**Extracted data:**
= = = =
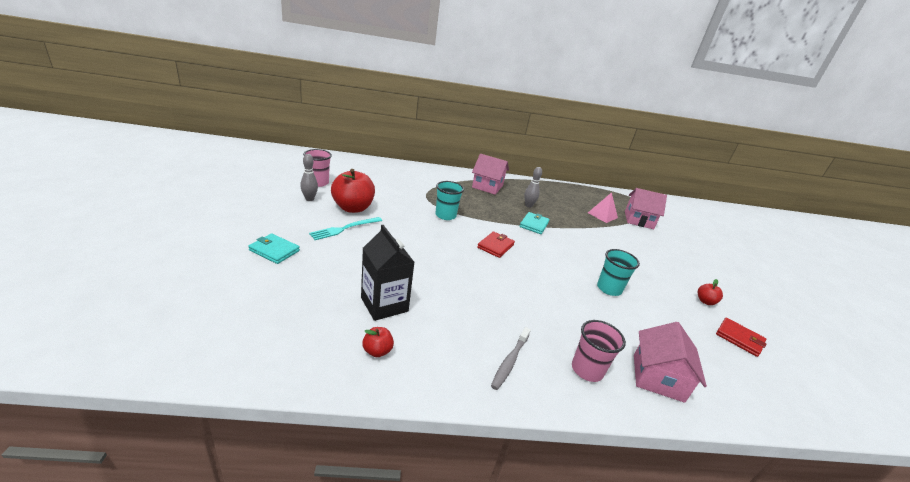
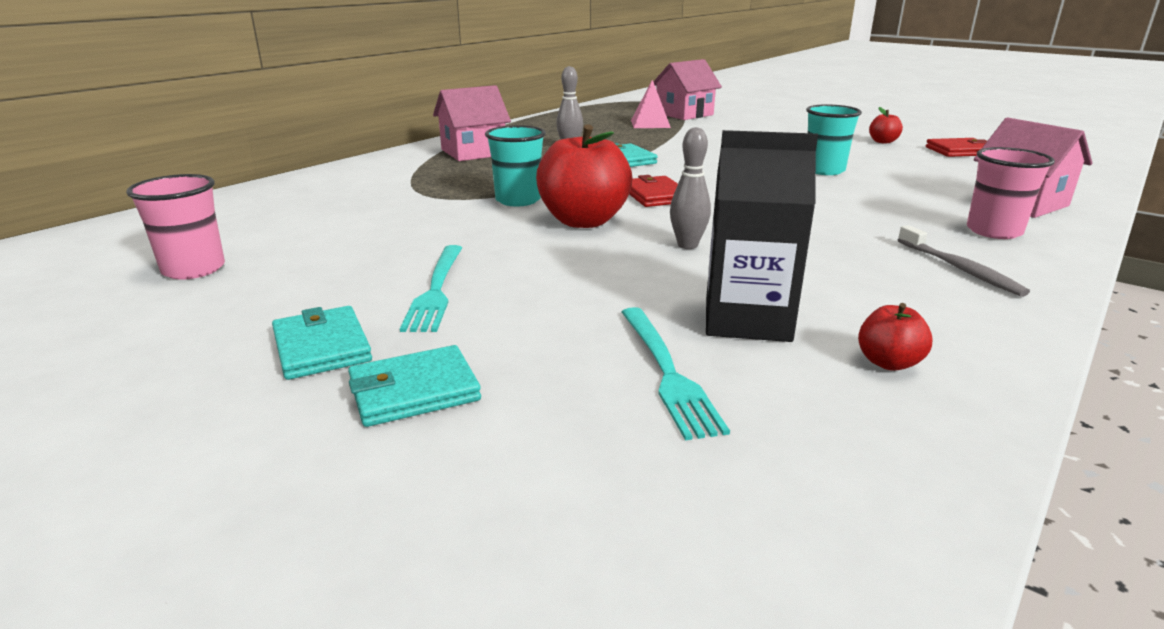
camera: 45 degrees left, 5 degrees down
(288, 225) = (322, 347): none -> turquoise wallet
(309, 199) = (249, 296): grey bowling pin -> grey bowling pin (687, 245)
(324, 295) = (667, 372): none -> turquoise fork
(353, 208) = (368, 262): red apple -> red apple (583, 221)

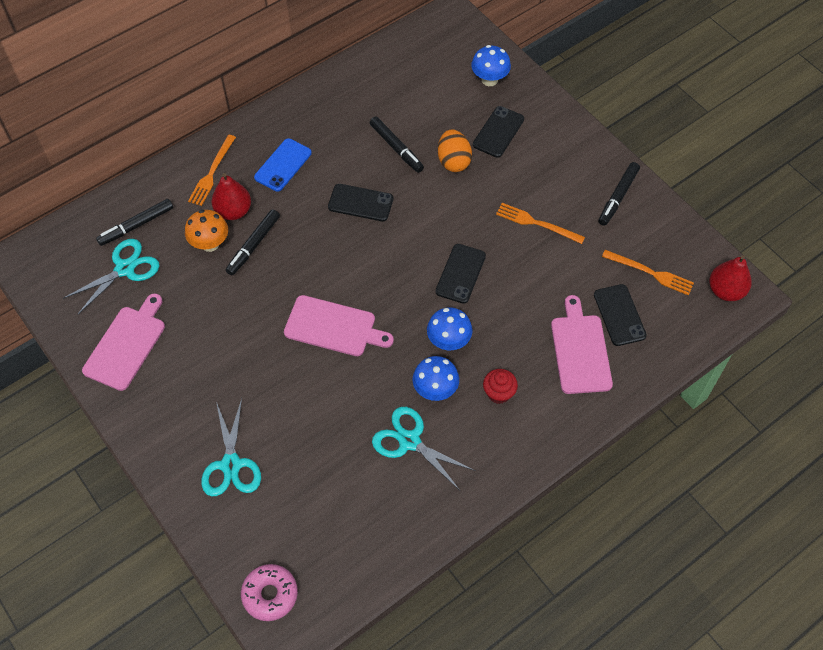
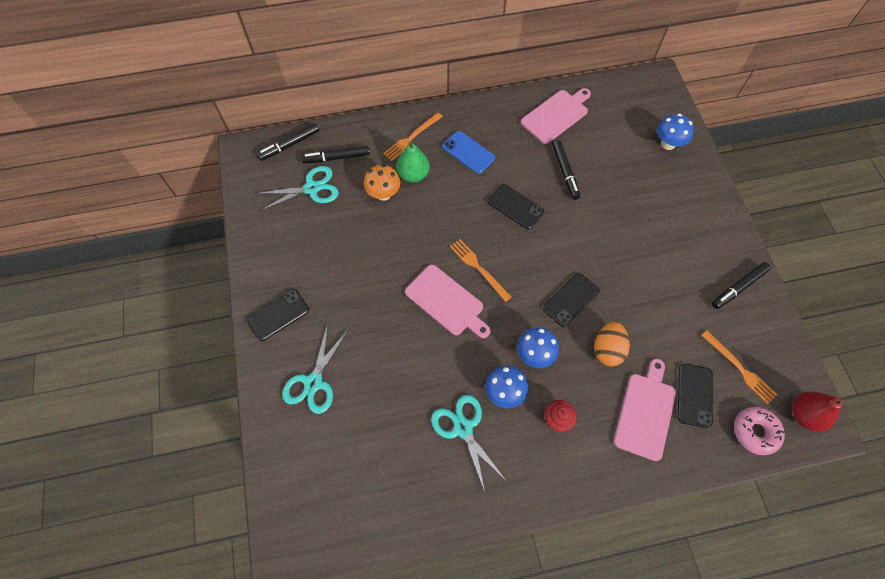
camera: 25 degrees right, 5 degrees up
(126, 345) = (284, 249): pink cutting board -> pink cutting board (556, 115)
(233, 211) = (413, 175): red pear -> green pear
(253, 245) = (415, 208): black marker -> black marker (289, 145)
(270, 594) = (291, 509): pink donut -> pink donut (755, 432)
(283, 165) = (468, 152): blue phone -> blue phone turned 75 degrees clockwise
(453, 161) = (607, 201): orange egg -> orange egg (607, 349)
(498, 132) = (656, 190): black phone -> black phone (278, 315)
(537, 223) = (655, 282): orange fork -> orange fork (478, 268)

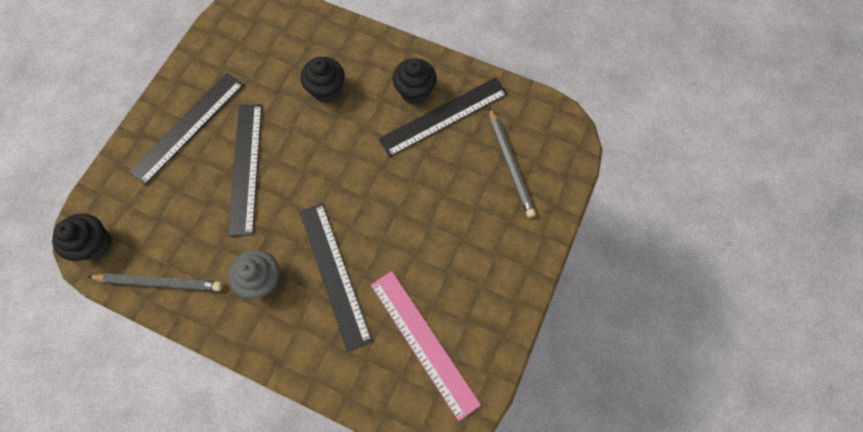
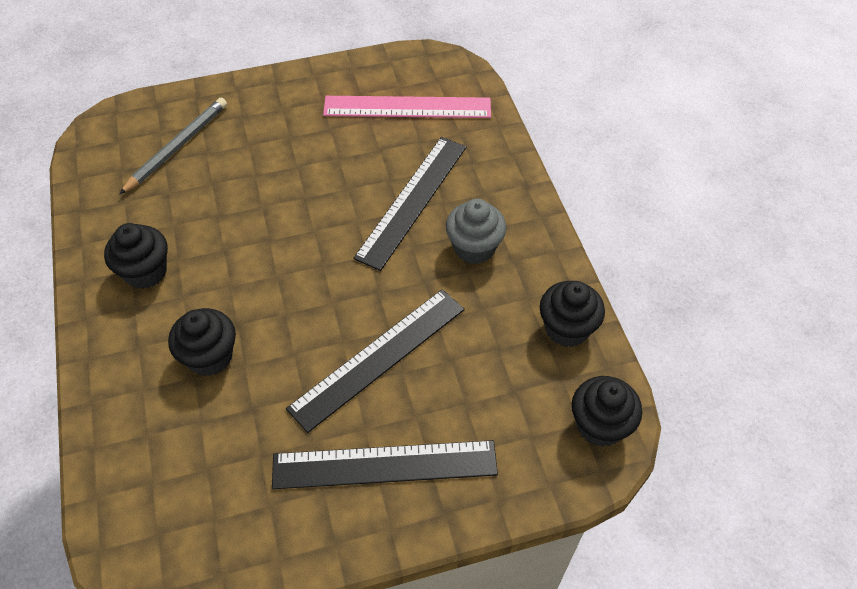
camera: 130 degrees left, 15 degrees down
(159, 283) = (567, 329): grey pencil -> black cupcake
(423, 343) = (407, 107): pink ruler -> pink ruler turned 75 degrees clockwise
(444, 116) = (160, 228): black ruler -> none

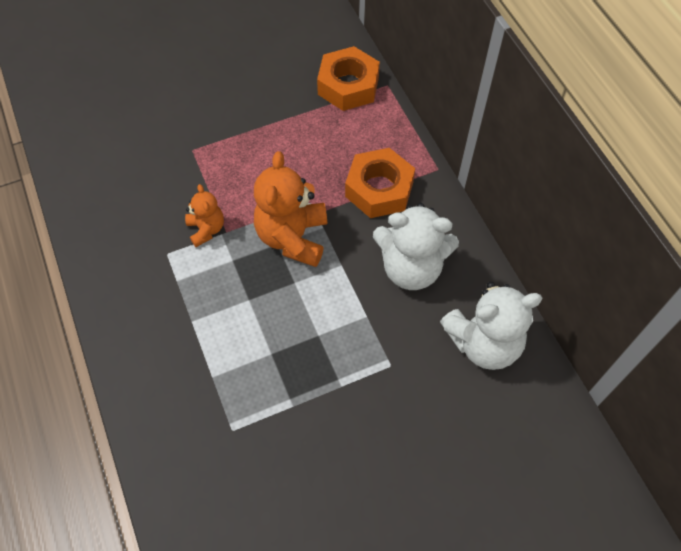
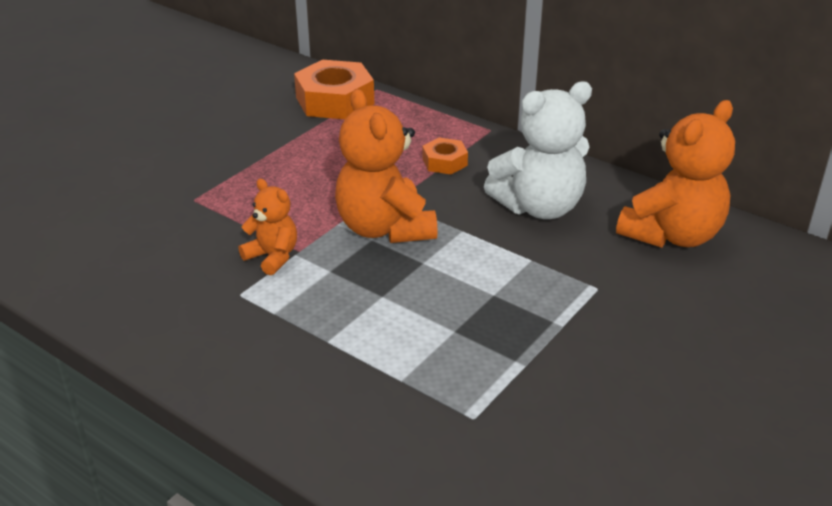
camera: 30 degrees left, 25 degrees down
(379, 189) = (444, 162): orange nut -> orange nut, size x0.53
(484, 343) = (672, 235): white teddy bear -> orange teddy bear

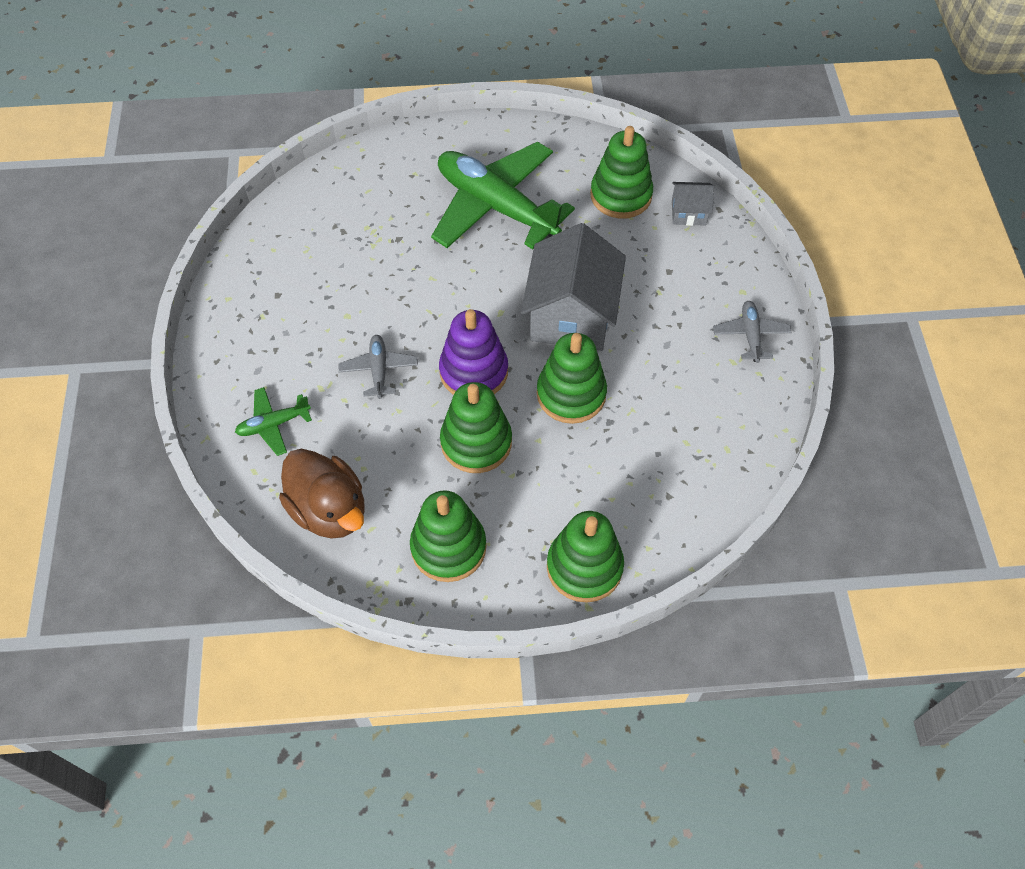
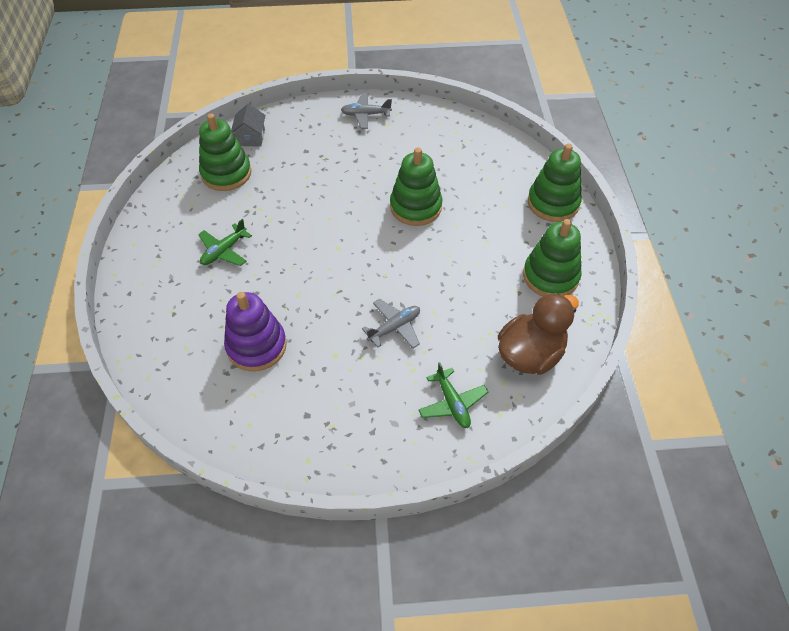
camera: 90 degrees left, 5 degrees down
(379, 370) = (394, 327): grey plane -> grey plane turned 150 degrees clockwise
(474, 372) = (396, 264): purple stacking toy -> purple stacking toy (256, 346)
(476, 442) = (460, 261): green stacking toy -> none
(496, 206) = (224, 251): green plane -> green plane, size x0.44
(571, 315) = (343, 205): grey house -> none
= = = =
**What is being asked:** In the material above, find every line with the word "turned" and show it.

**Response to this task:**
(283, 165) = (468, 152): blue phone -> blue phone turned 75 degrees clockwise
(423, 343) = (407, 107): pink ruler -> pink ruler turned 75 degrees clockwise
(379, 370) = (394, 327): grey plane -> grey plane turned 150 degrees clockwise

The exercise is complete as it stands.